Coordinate-based object records
════════

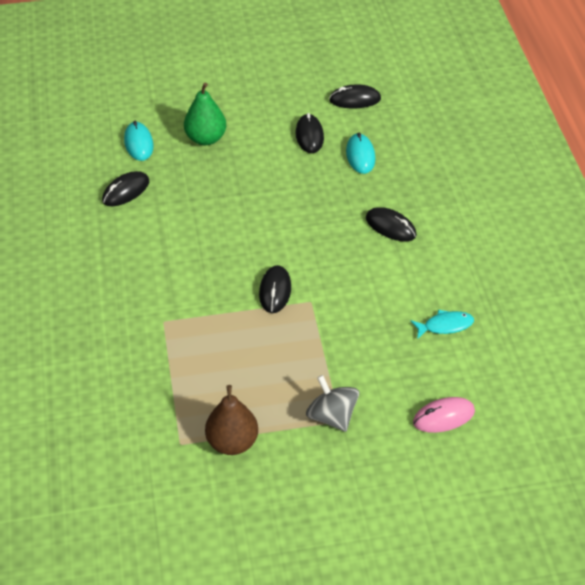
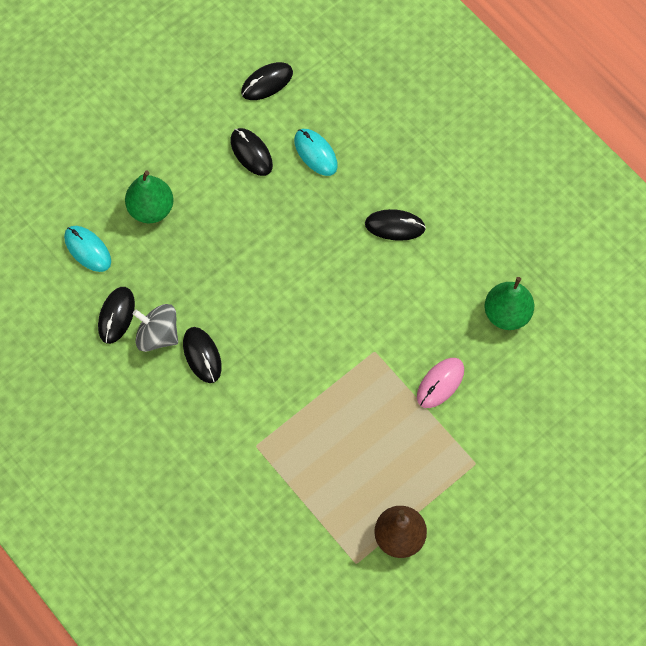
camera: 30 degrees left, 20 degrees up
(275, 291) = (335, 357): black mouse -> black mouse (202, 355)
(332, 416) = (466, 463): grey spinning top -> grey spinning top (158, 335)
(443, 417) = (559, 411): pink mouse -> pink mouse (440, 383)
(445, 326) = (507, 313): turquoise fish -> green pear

════════

Where a line contains "(275, 291) = (335, 357): black", begin there and output each line through the end of the data above, exactly; give no other lines.

■ **Exercise output**
(275, 291) = (335, 357): black mouse -> black mouse (202, 355)
(332, 416) = (466, 463): grey spinning top -> grey spinning top (158, 335)
(443, 417) = (559, 411): pink mouse -> pink mouse (440, 383)
(445, 326) = (507, 313): turquoise fish -> green pear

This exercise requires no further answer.